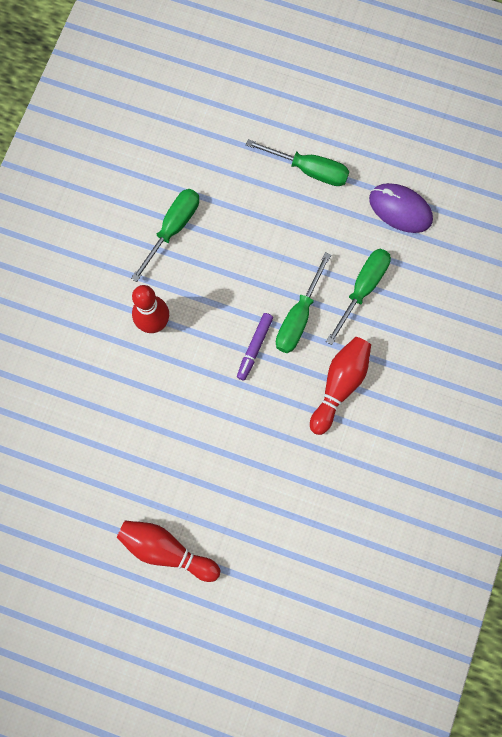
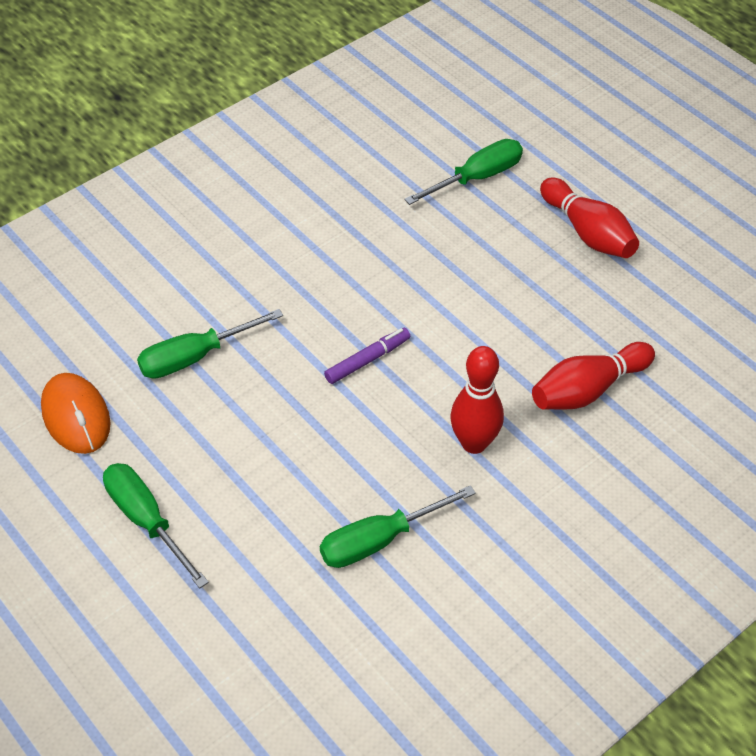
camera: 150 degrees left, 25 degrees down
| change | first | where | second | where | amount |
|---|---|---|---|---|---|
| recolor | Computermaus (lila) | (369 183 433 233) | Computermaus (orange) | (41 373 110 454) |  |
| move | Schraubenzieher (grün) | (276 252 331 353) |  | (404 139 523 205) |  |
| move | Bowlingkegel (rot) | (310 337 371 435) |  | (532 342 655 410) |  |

-.-.-

WHAT TO DO: Once the lines holding the word "move" in the material above are counted, report that number by itself.

WRITTEN SOLUTION: 2